(Colored object tallies)
====
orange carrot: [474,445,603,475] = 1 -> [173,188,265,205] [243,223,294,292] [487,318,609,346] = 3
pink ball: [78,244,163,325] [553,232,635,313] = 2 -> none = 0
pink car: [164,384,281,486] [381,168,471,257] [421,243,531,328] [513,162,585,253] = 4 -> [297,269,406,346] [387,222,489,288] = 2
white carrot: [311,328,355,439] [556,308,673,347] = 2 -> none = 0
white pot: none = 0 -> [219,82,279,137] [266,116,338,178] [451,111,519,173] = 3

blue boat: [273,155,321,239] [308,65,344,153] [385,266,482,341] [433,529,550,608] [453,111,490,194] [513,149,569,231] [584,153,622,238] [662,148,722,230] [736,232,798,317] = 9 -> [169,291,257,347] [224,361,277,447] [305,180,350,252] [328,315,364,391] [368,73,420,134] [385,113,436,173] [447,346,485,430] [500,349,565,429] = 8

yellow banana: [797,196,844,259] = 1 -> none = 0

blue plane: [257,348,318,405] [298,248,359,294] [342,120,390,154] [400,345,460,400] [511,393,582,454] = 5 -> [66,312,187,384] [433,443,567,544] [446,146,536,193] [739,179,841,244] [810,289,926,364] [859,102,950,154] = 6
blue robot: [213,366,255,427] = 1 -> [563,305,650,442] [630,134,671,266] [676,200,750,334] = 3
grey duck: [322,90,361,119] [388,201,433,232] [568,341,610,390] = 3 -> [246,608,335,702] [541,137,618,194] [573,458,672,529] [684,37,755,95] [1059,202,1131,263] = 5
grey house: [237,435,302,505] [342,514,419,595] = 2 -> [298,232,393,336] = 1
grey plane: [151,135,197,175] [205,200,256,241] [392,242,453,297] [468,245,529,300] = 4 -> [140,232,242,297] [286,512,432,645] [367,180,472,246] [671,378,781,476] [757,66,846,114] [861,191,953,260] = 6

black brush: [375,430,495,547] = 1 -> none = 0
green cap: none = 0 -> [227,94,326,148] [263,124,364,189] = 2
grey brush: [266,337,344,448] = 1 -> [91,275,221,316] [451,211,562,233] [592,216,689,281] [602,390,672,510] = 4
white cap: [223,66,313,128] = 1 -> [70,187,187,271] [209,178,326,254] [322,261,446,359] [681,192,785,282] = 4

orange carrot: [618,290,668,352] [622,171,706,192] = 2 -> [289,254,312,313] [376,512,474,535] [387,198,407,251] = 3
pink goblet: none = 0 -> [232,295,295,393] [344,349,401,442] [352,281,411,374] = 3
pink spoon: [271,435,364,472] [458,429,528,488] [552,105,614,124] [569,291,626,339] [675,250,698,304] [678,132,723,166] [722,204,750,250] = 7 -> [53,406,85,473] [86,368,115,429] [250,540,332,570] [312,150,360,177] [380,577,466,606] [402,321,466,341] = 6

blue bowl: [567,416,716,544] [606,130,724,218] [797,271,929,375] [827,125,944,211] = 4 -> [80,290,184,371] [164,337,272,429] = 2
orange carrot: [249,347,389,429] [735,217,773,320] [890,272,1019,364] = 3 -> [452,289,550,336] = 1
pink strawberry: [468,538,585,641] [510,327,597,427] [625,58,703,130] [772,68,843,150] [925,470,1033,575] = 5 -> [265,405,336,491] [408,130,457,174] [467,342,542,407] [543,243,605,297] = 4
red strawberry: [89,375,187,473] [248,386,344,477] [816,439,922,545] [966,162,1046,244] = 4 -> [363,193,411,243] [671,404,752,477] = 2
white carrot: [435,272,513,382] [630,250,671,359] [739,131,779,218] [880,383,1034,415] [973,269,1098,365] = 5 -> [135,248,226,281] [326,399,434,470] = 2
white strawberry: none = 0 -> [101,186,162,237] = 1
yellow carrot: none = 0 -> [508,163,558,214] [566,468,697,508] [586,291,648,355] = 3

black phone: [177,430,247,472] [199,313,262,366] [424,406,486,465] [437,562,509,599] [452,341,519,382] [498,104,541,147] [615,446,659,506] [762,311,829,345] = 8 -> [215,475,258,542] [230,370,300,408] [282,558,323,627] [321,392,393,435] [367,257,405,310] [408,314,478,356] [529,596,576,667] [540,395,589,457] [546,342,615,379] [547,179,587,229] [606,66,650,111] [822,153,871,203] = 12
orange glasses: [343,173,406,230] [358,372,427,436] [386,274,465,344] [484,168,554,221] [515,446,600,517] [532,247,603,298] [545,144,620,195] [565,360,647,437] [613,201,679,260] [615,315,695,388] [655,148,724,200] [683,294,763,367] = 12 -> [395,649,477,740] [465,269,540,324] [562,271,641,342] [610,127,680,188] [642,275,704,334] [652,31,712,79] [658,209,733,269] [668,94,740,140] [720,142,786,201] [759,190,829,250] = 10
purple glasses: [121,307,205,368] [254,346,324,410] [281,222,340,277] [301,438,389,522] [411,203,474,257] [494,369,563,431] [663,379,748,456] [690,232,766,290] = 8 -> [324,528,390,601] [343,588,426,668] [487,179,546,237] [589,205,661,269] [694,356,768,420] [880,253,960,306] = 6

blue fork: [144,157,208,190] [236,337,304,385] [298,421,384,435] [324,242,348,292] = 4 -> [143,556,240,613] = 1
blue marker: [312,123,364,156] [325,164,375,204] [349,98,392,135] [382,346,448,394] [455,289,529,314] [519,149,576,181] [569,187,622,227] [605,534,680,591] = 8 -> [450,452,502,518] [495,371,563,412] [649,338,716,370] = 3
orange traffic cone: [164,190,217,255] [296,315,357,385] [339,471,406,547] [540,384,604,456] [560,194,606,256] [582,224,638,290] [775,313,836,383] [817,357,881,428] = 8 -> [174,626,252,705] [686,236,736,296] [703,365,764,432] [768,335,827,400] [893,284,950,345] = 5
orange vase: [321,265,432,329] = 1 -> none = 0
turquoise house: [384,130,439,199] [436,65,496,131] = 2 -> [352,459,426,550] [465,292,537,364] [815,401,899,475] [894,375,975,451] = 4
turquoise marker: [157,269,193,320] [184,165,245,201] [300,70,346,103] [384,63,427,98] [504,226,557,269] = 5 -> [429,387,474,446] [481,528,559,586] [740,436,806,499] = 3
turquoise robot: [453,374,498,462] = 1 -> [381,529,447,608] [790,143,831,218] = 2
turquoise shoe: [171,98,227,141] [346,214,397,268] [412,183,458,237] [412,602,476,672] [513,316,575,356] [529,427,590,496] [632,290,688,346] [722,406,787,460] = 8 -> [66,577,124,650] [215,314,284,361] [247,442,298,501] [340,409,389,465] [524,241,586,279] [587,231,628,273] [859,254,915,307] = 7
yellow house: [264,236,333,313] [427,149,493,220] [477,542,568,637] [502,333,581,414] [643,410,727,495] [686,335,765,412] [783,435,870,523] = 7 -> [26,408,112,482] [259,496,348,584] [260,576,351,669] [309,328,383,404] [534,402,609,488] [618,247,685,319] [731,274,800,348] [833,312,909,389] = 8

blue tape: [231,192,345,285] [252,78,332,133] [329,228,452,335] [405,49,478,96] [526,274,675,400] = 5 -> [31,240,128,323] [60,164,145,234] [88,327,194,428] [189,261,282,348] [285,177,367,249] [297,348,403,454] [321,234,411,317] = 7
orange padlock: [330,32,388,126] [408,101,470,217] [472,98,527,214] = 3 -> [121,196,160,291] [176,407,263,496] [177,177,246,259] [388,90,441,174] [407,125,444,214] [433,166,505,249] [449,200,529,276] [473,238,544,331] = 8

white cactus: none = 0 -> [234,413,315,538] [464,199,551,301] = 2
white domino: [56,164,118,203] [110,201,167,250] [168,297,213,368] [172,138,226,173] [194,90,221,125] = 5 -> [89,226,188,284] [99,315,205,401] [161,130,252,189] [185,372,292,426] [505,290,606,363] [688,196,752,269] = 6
====
§ **Work required**: The expected answer is every line in the data above that carries the string "robot".

§ **Response to this task**:
blue robot: [213,366,255,427] = 1 -> [563,305,650,442] [630,134,671,266] [676,200,750,334] = 3
turquoise robot: [453,374,498,462] = 1 -> [381,529,447,608] [790,143,831,218] = 2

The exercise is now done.